*** Exercise data ***
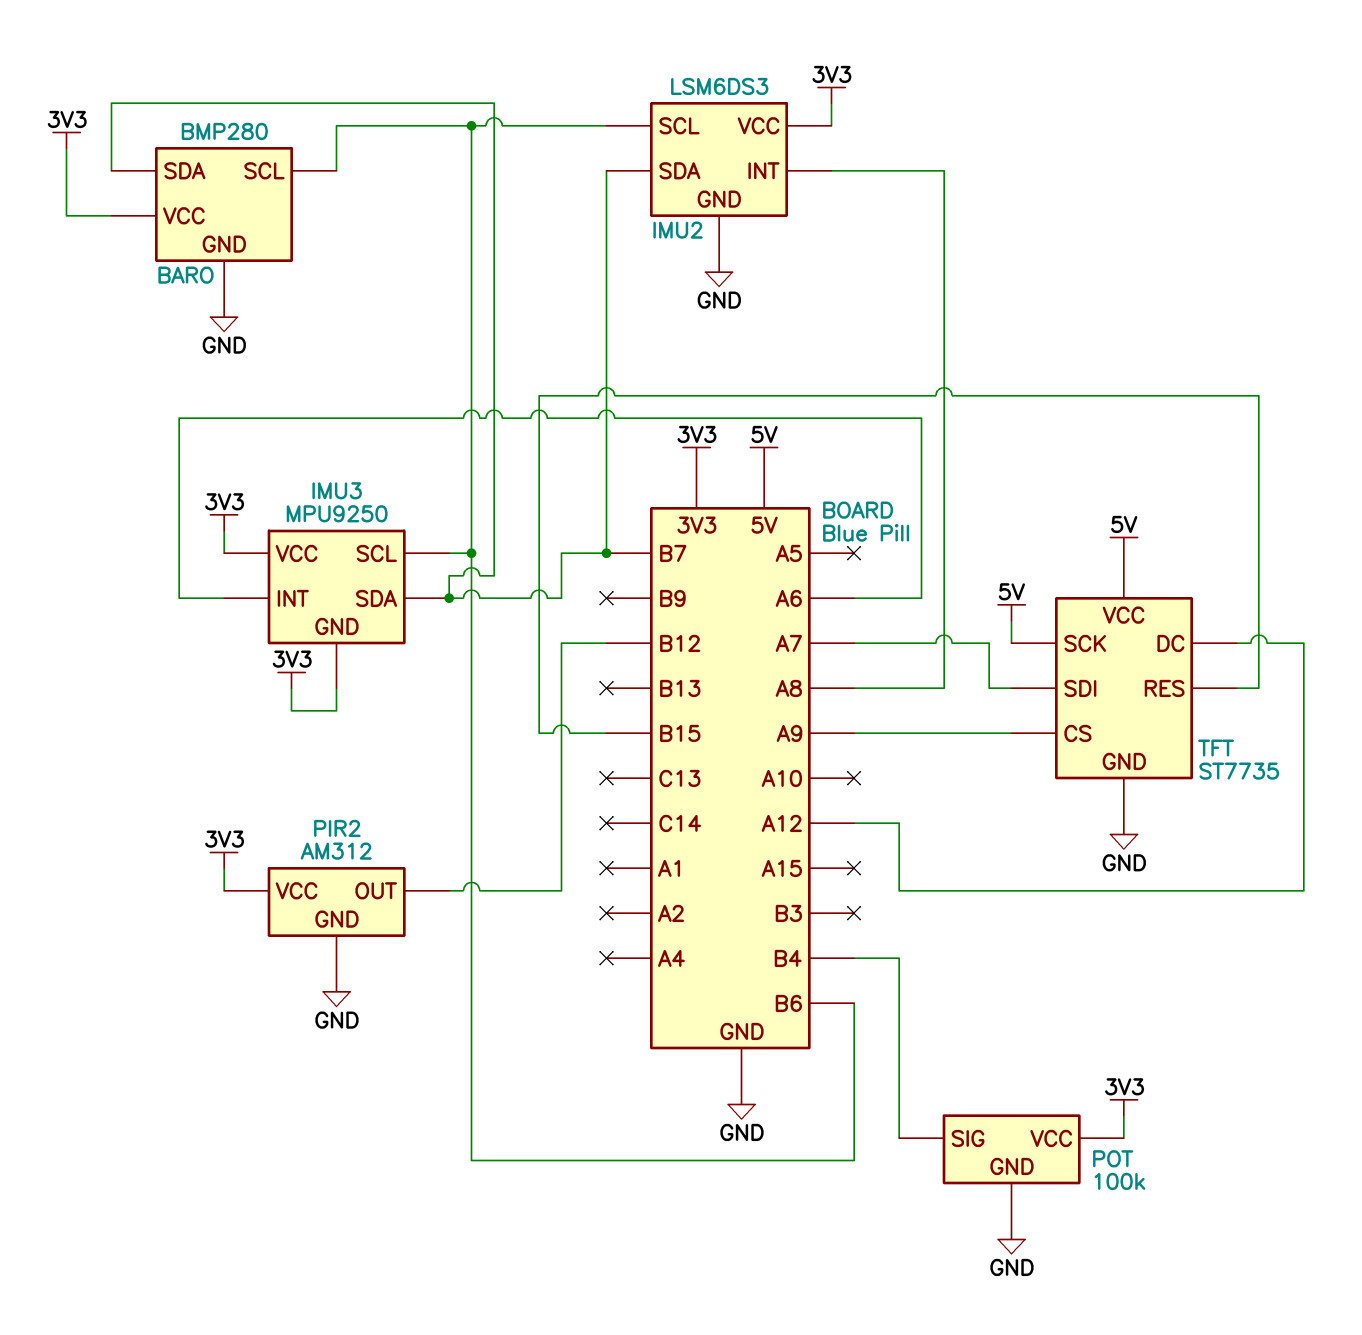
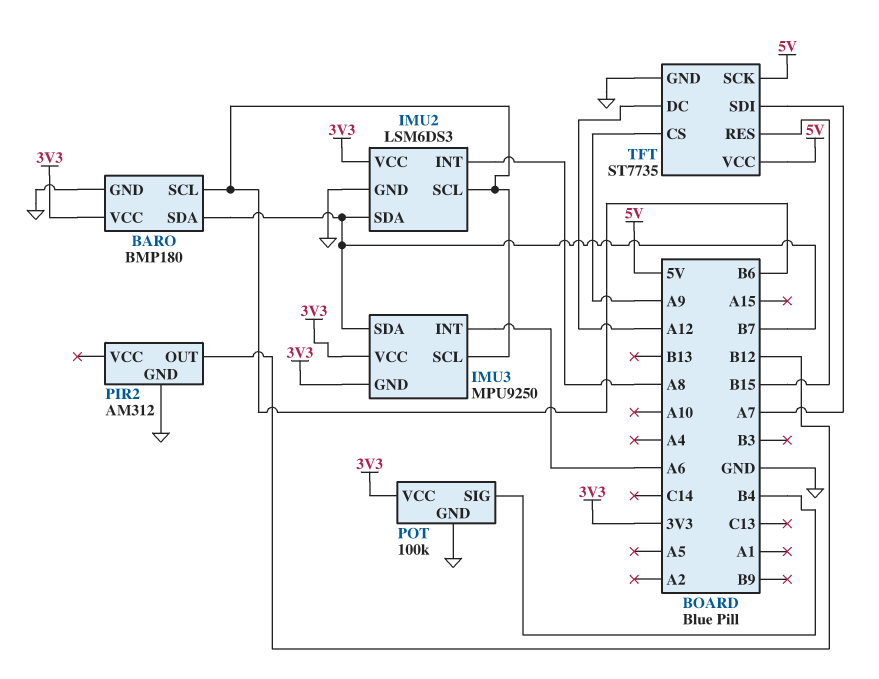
BARO: BMP280 -> BMP180
PIR2 pin VCC: 3V3 -> none

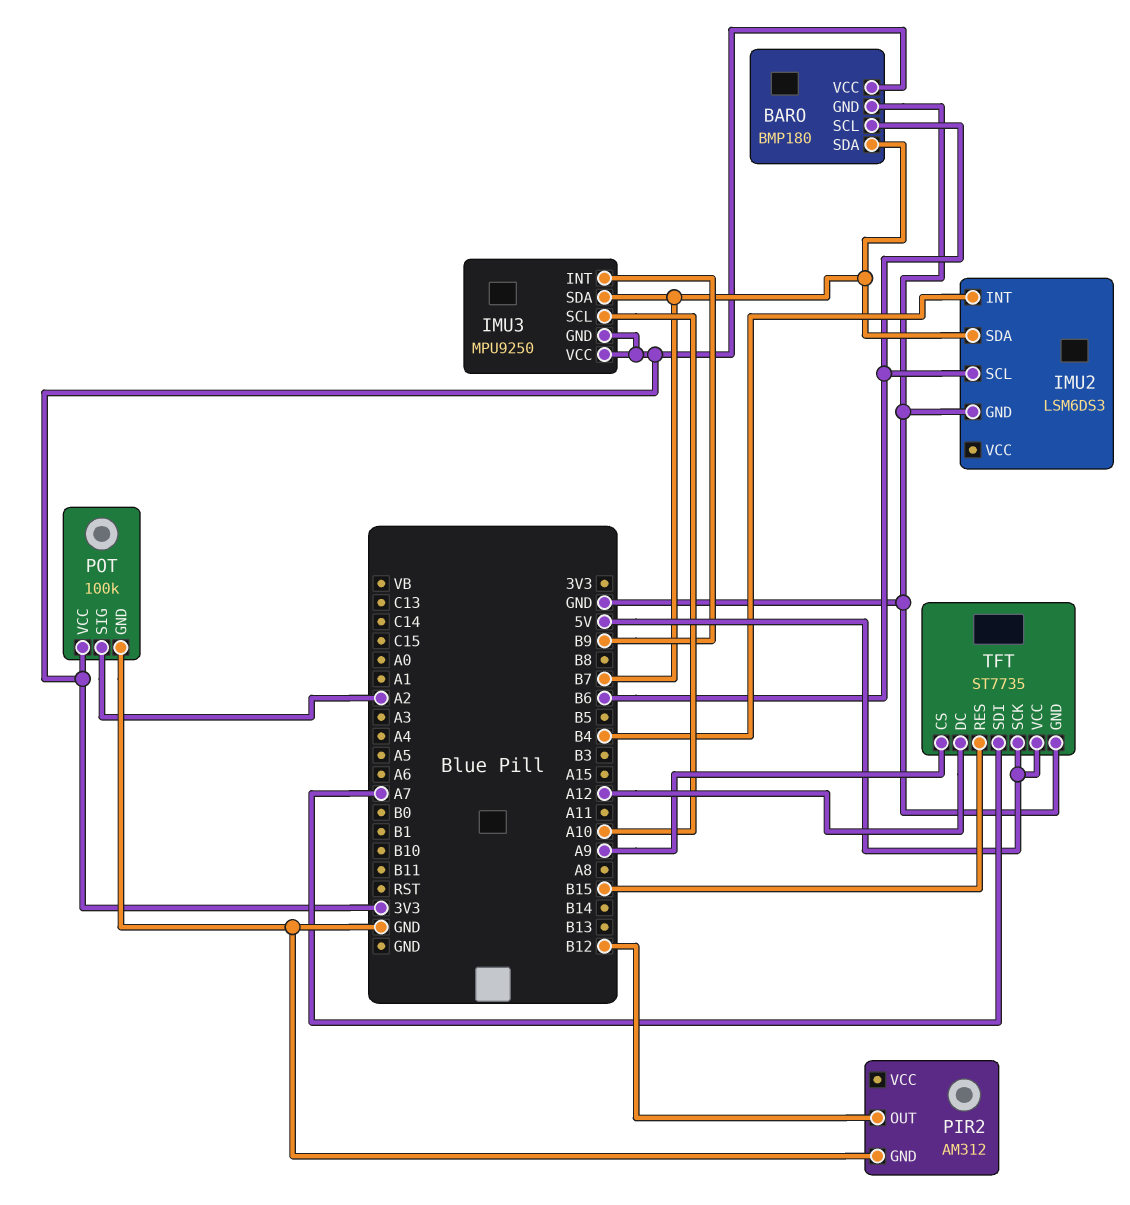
IMU2 pin INT: A8 -> B4
IMU2 pin VCC: 3V3 -> none
IMU3 pin INT: A6 -> B9
IMU3 pin SCL: B6 -> A10
POT pin SIG: B4 -> A2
*** End of Exercise data ***
Although the records contain pictures, the copy should consist of their text alone, reproduced exactly.

> _Solved problem_
BARO: BMP280 -> BMP180
PIR2 pin VCC: 3V3 -> none

IMU2 pin INT: A8 -> B4
IMU2 pin VCC: 3V3 -> none
IMU3 pin INT: A6 -> B9
IMU3 pin SCL: B6 -> A10
POT pin SIG: B4 -> A2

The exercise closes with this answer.